▶ [Work instructions]: Every line in the following data that has "turquoise" counts toward the total; state that total alone.

▶ [Data excerpts]:

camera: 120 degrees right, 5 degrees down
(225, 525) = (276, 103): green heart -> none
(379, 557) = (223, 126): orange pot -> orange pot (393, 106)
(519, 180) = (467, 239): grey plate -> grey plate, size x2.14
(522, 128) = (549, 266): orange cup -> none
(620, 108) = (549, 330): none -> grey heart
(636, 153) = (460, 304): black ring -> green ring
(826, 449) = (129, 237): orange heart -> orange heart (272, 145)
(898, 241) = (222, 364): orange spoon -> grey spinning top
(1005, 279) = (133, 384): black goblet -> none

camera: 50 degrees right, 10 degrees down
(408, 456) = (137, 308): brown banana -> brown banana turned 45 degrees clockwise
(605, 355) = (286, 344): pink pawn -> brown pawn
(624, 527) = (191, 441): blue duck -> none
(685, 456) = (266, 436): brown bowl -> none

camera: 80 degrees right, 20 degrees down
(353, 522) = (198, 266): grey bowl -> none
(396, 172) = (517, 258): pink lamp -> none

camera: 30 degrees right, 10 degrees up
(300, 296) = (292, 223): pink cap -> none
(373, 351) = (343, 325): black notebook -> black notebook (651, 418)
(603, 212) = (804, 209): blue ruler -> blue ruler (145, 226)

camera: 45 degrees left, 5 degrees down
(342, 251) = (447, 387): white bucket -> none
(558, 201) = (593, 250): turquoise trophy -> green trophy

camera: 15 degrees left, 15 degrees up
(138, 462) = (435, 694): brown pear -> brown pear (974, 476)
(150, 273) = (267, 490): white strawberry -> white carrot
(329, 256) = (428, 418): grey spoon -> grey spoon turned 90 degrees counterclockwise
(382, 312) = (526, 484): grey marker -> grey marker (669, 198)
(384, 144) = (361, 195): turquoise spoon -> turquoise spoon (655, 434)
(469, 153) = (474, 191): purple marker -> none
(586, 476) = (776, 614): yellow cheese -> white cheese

▶ [Your response]: 2